[DESCRIPTION OF THE TASK] When the records are reproduced, each one must match exactly, and no picture may be kept.

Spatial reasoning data

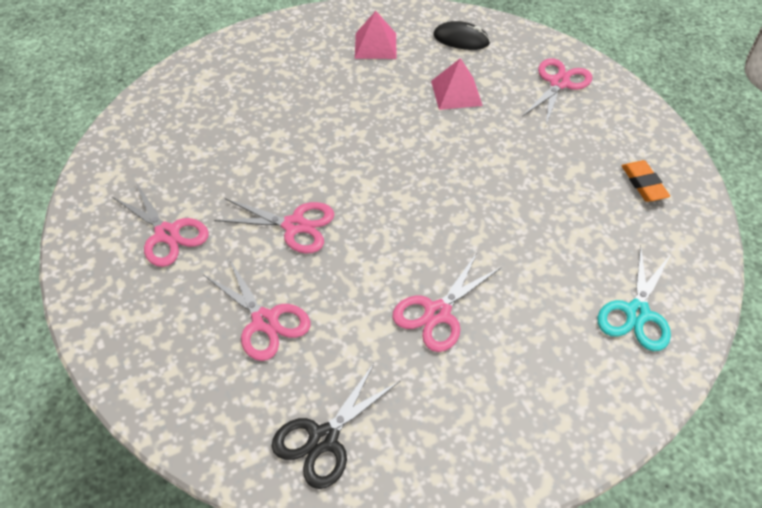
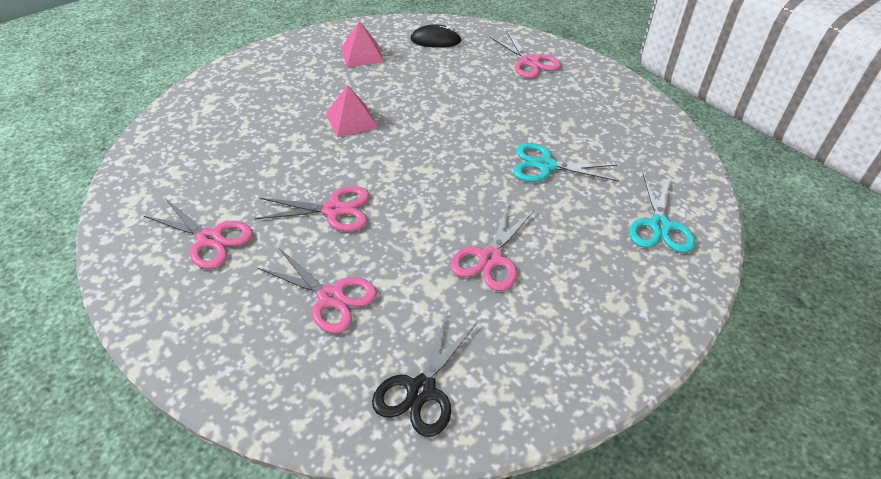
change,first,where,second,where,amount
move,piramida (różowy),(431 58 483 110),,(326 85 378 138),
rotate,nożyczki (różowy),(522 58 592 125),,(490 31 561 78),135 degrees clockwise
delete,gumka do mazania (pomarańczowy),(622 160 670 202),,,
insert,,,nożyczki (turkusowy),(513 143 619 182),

[EXERCISE OUTPUT]
change,first,where,second,where,amount
move,piramida (różowy),(431 58 483 110),,(326 85 378 138),
rotate,nożyczki (różowy),(522 58 592 125),,(490 31 561 78),135 degrees clockwise
delete,gumka do mazania (pomarańczowy),(622 160 670 202),,,
insert,,,nożyczki (turkusowy),(513 143 619 182),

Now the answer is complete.